• _Assignment_
In the records below, find the line containing "green 1x3 slope" and the line containing "brown 1x1 round brick [127,574,173,620]". Give again exactly those lines and every line between them, omitting the pictures.

━━ Dataset records

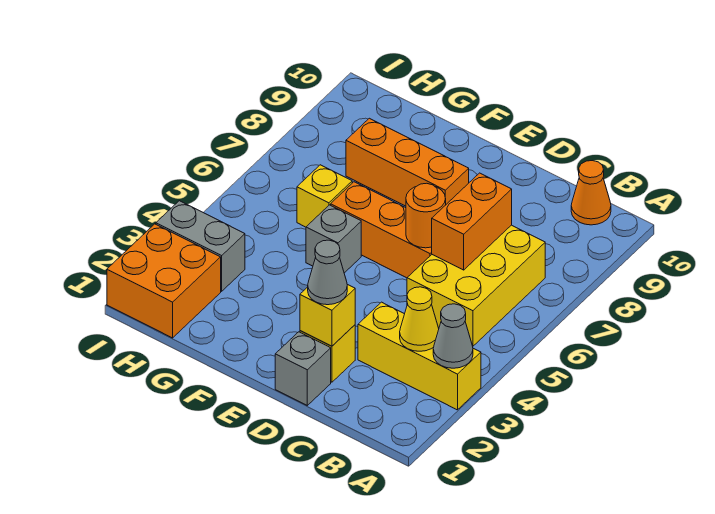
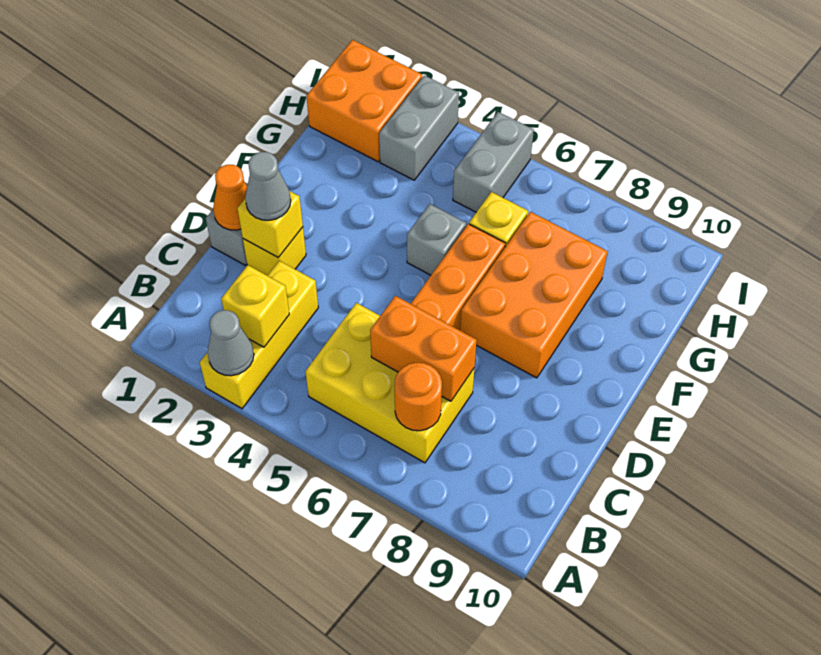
yellow 1x1 cone [400,287,439,351] -> yellow 1x1 brick [221,265,289,347]
orange 1x1 cone [571,161,611,225] -> orange 1x1 cone moved to [213,164,247,230]
orange 1x1 round brick [406,183,446,248] -> orange 1x1 round brick moved to [394,363,442,431]
orange 1x3 brick [346,118,469,206] -> orange 2x3 brick [460,212,608,378]
none -> grey 1x2 brick [453,112,534,212]

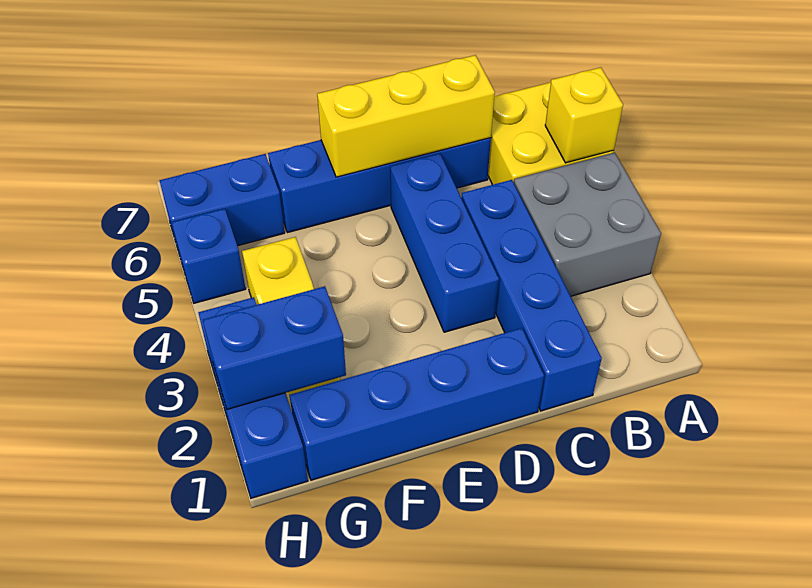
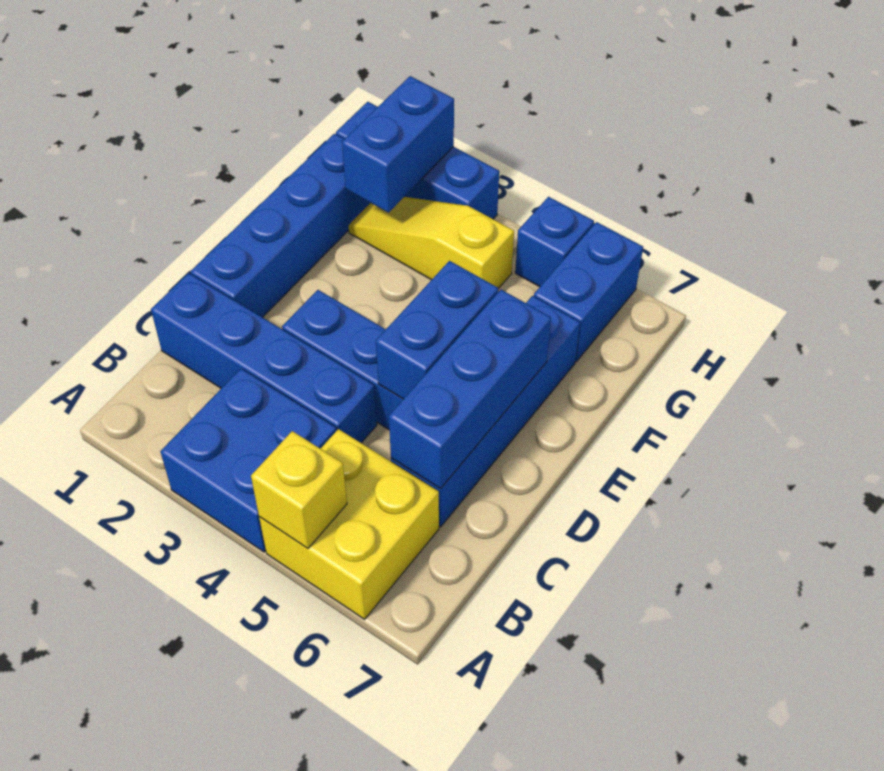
grey 2x2 brick [514,153,661,296] -> blue 2x2 brick [160,369,336,552]
yellow 1x3 brick [317,55,495,177] -> blue 1x3 brick [389,290,551,489]
none -> blue 1x2 brick [376,261,498,399]

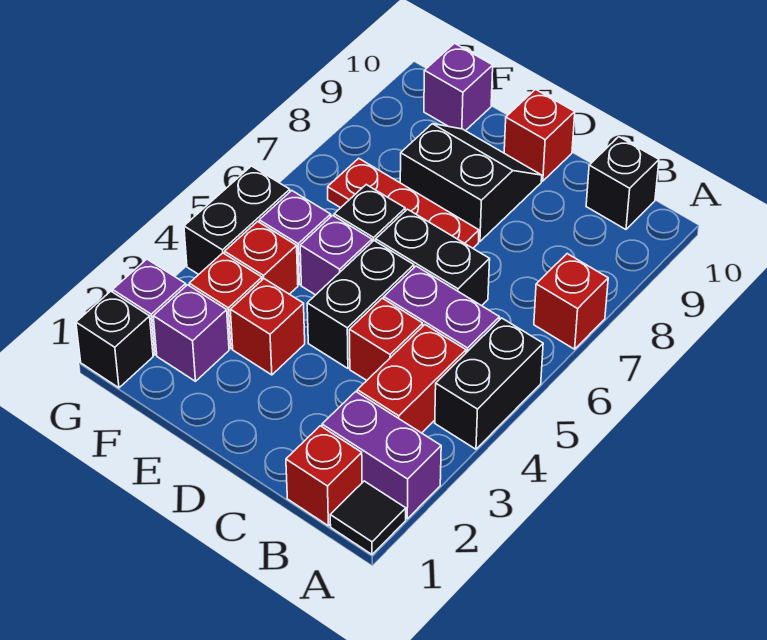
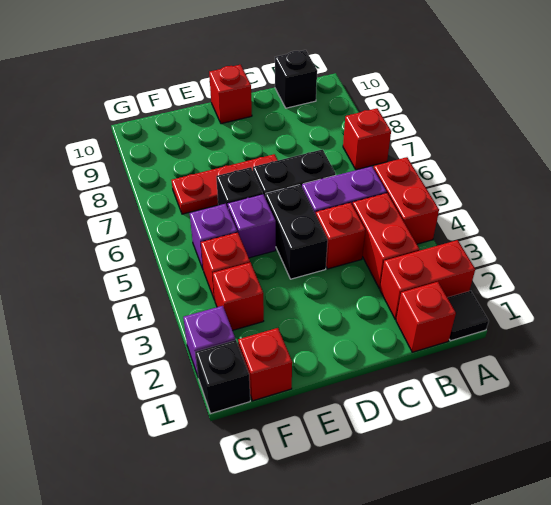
purple 1x2 brick [322,392,441,519] -> red 1x2 brick [380,240,475,320]
black 1x2 brick [435,318,543,449] -> red 1x2 brick [374,157,439,244]
black 2x2 slope [400,124,542,241] -> none
red 1x1 brick [230,279,305,375] -> red 1x1 brick moved to [238,328,292,401]
purple 1x1 brick [153,285,229,381] -> none
purple 1x1 brick [424,43,493,131] -> none
black 1x2 brick [184,166,290,274] -> none

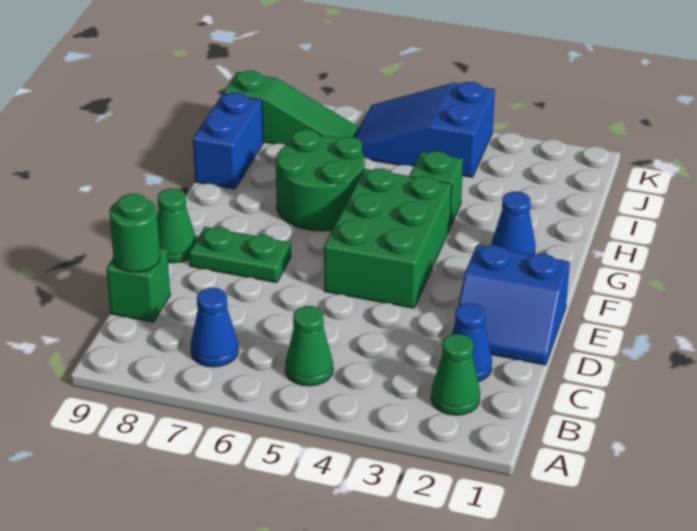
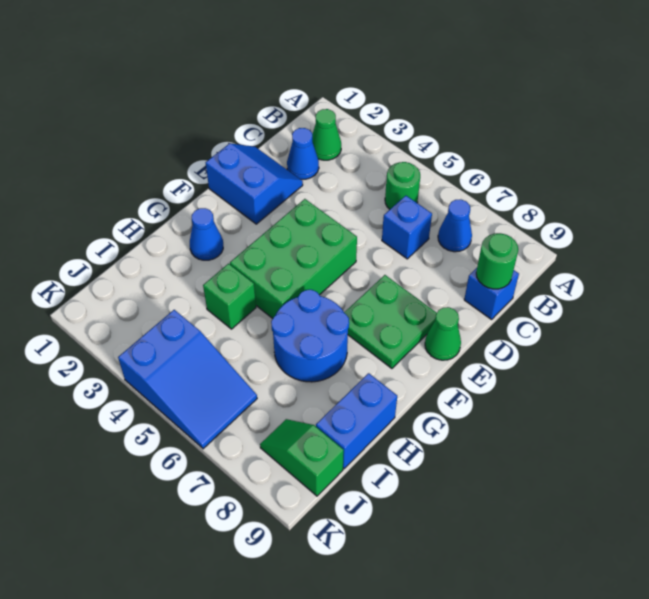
green 1x1 cone [285,306,333,386] -> green 1x1 round brick [385,162,420,209]
none -> blue 1x1 brick [382,196,432,259]
green 1x1 brick [106,248,170,322] -> blue 1x1 brick [464,268,519,319]
green 1x2 plate [189,227,291,283] -> green 2x2 plate [344,275,437,368]
green 2x2 round brick [276,129,365,231] -> blue 2x2 round brick [271,290,349,382]
green 1x3 slope [223,71,358,145] -> green 1x2 slope [260,419,344,496]

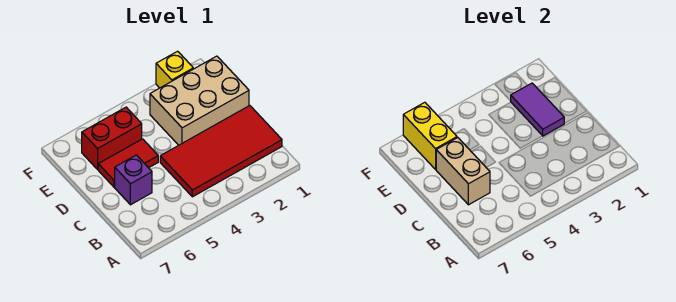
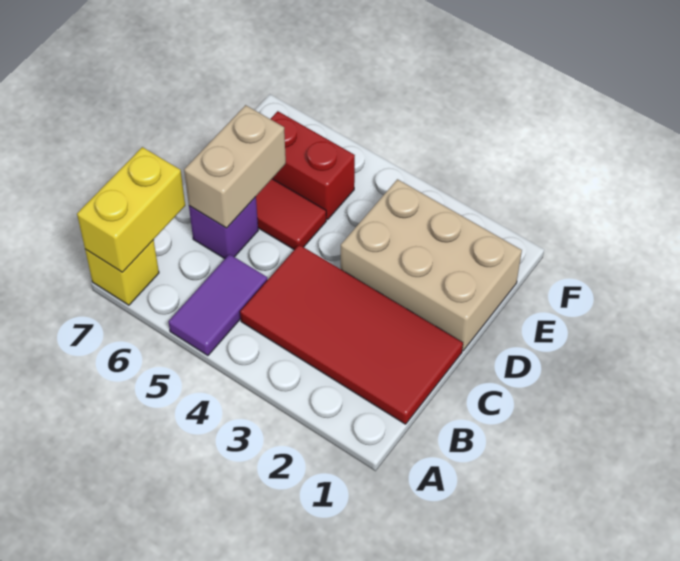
purple 1x2 tile [511,83,564,136] -> purple 1x2 tile moved to [169,254,267,356]
yellow 1x2 brick [403,102,457,169] -> yellow 1x2 brick moved to [77,147,185,272]
yellow 1x1 brick [156,51,193,88] -> yellow 1x1 brick moved to [85,240,159,305]

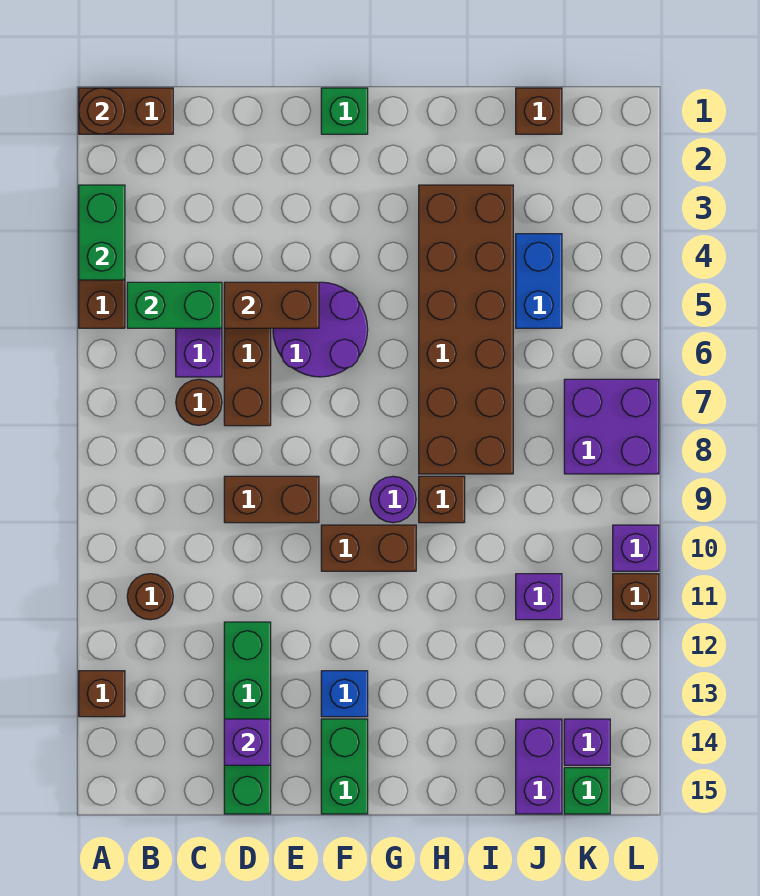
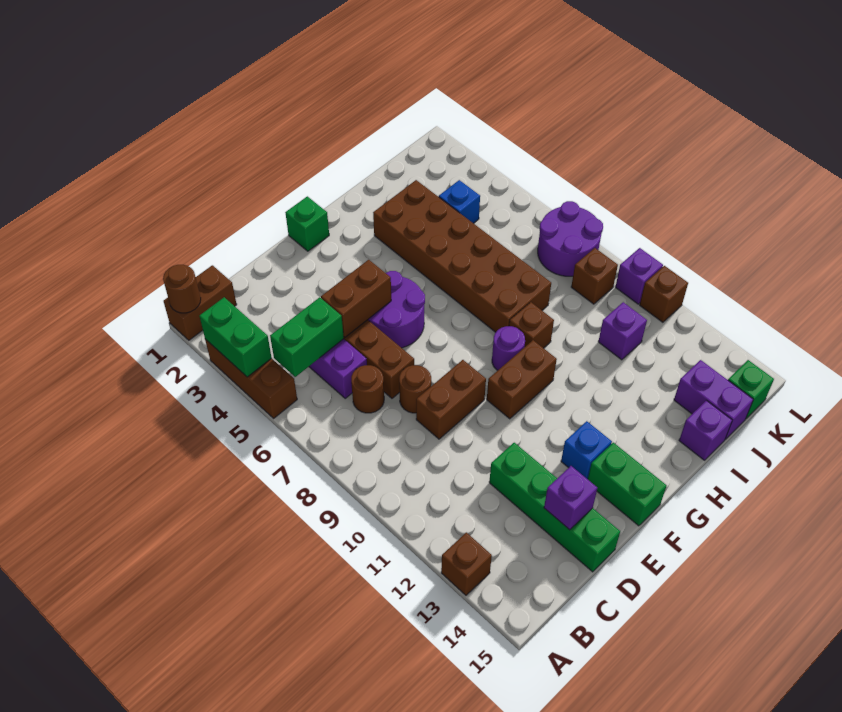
brown 1x1 round brick [127,574,173,620] -> brown 1x1 round brick moved to [399,365,431,413]
brown 1x1 brick [516,88,562,134] -> brown 1x1 brick moved to [571,248,618,304]
blue 1x2 brick [516,234,562,328] -> blue 1x1 brick [439,180,480,223]
purple 2x2 brick [564,379,659,474] -> purple 2x2 round brick [538,201,603,276]
purple 1x1 brick [564,719,610,765] -> purple 1x1 brick moved to [679,400,732,460]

━━━━

• _Solution to this problem_
green 1x3 slope [223,71,358,145] -> green 1x2 slope [260,419,344,496]

purple 1x2 tile [511,83,564,136] -> purple 1x2 tile moved to [169,254,267,356]
yellow 1x2 brick [403,102,457,169] -> yellow 1x2 brick moved to [77,147,185,272]
yellow 1x1 brick [156,51,193,88] -> yellow 1x1 brick moved to [85,240,159,305]

brown 1x1 round brick [127,574,173,620] -> brown 1x1 round brick moved to [399,365,431,413]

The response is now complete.